### What this task involves
Which lines below hold the word "cyan"? Copy all of them.

Dataset entries
[Start of section]
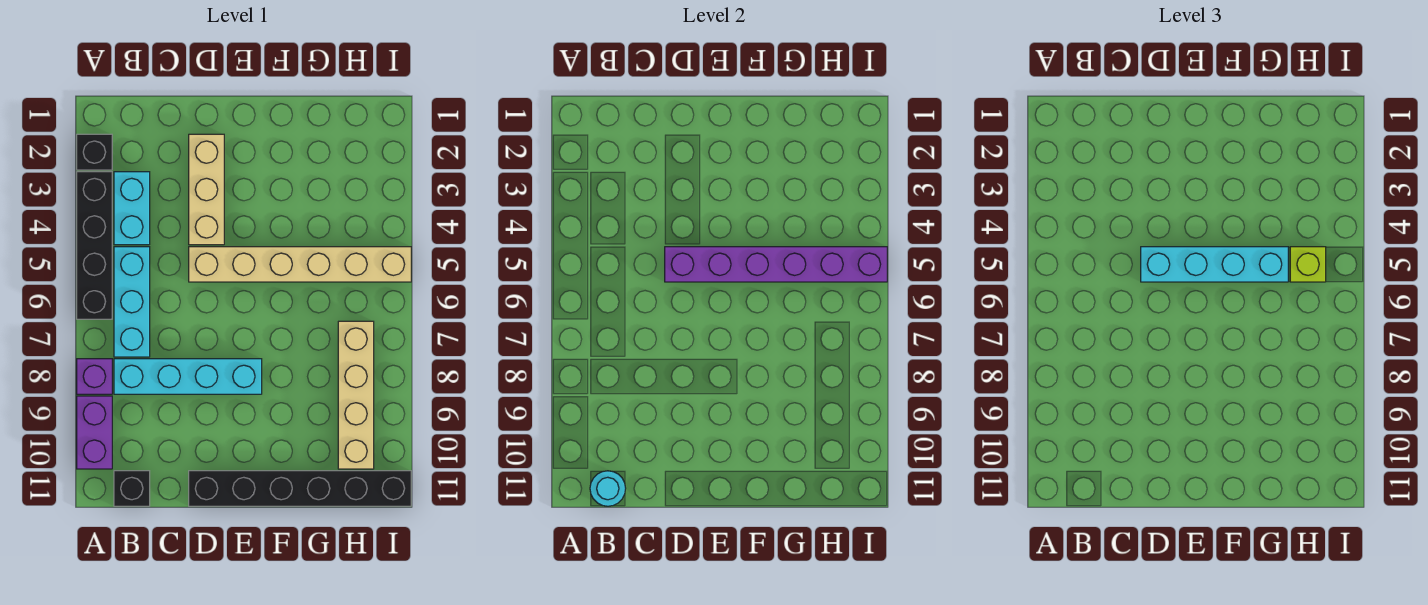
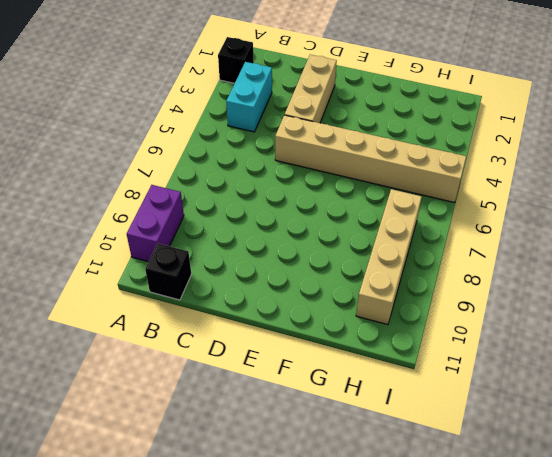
none -> black brick A3:A6 level 1
none -> purple brick A8 level 1
none -> cyan brick B5:B7 level 1

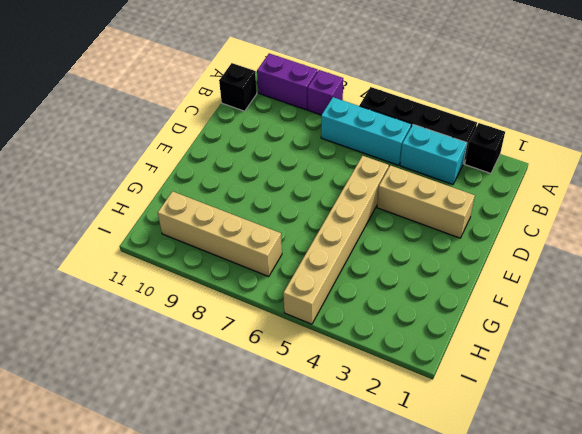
none -> cyan brick B8:E8 level 1
none -> black brick D11:I11 level 1
none -> cyan round brick B11 level 2

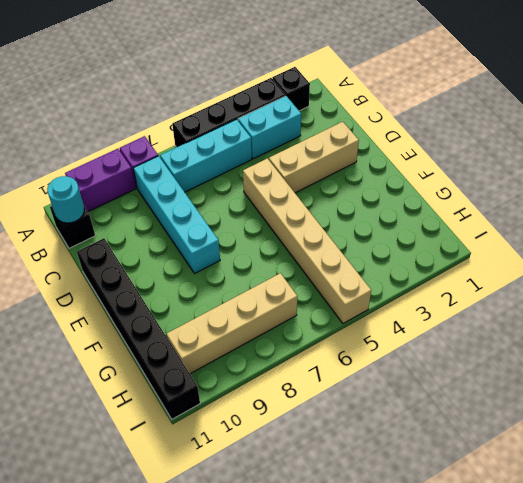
none -> purple brick D5:I5 level 2
none -> cyan brick D5:G5 level 3
none -> lime brick H5 level 3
[End of section]
### Response box
none -> cyan brick B5:B7 level 1
none -> cyan brick B8:E8 level 1
none -> cyan round brick B11 level 2
none -> cyan brick D5:G5 level 3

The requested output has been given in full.